== Aim of the exercise ==
Find "none -> brown 1x1 plate [150,253,218,310]" in the entries below; copy that line through the last, exactly, with no pictures.

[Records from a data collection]
----
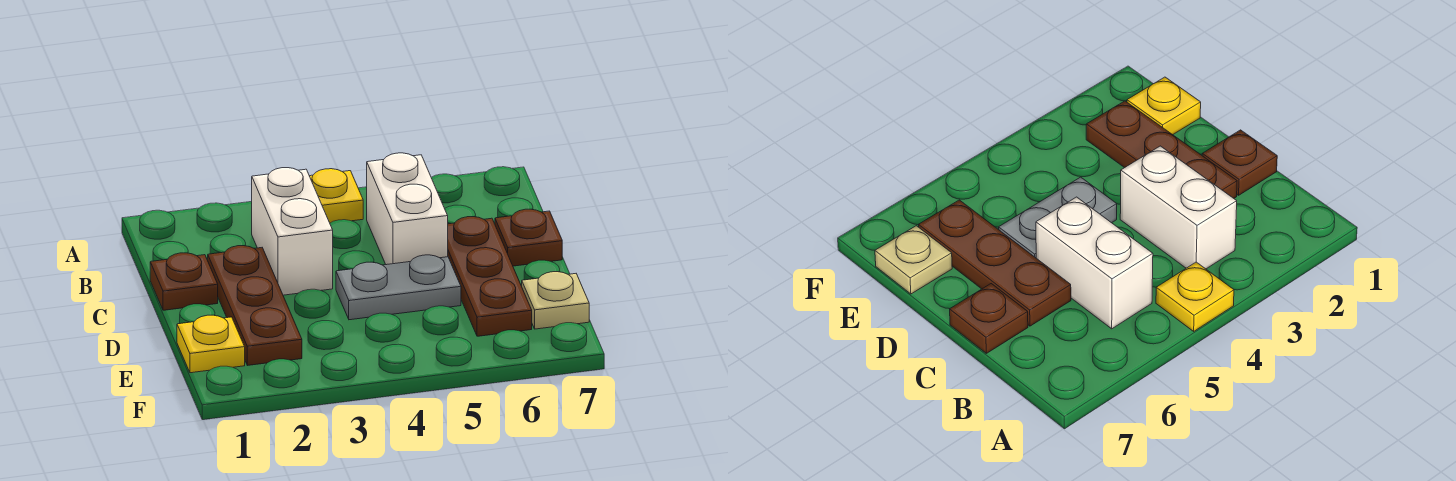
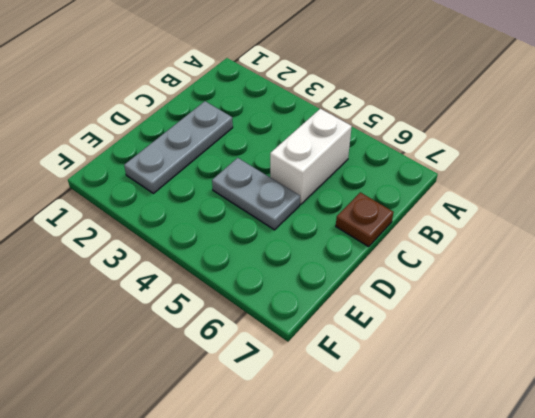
grey 1x3 plate [124,101,233,193] -> brown 1x3 plate [208,246,302,366]
none -> yellow 1x1 plate [310,169,363,223]
none -> white 1x2 brick [252,168,333,295]

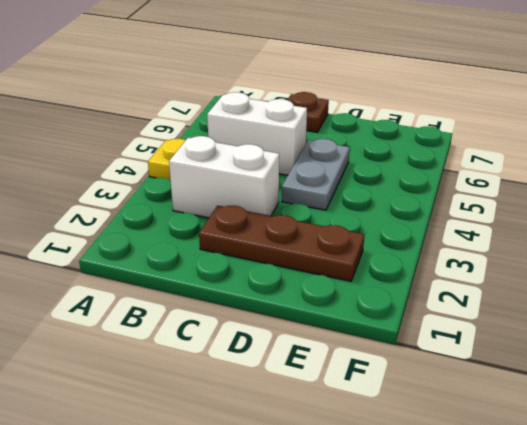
none -> brown 1x1 plate [150,253,218,310]
none -> brown 1x3 plate [448,217,532,336]

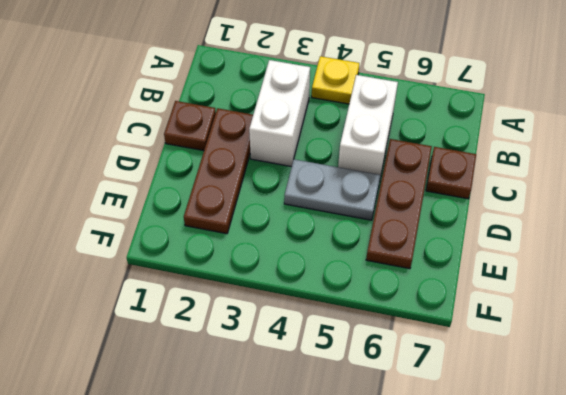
none -> yellow 1x1 plate [177,315,245,373]
none -> tan 1x1 plate [522,272,589,329]

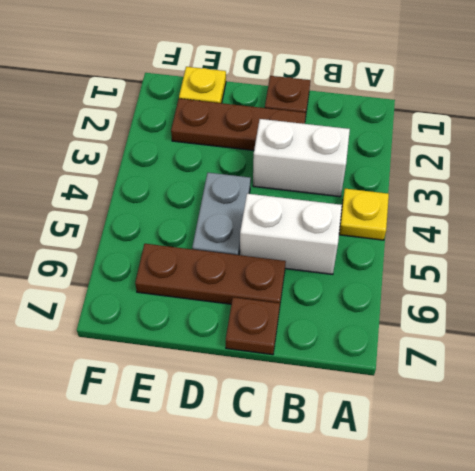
none -> tan 1x1 plate [522,272,589,329]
----
== Written answer ==
none -> brown 1x1 plate [150,253,218,310]
none -> brown 1x3 plate [448,217,532,336]

none -> yellow 1x1 plate [177,315,245,373]
none -> tan 1x1 plate [522,272,589,329]

none -> tan 1x1 plate [522,272,589,329]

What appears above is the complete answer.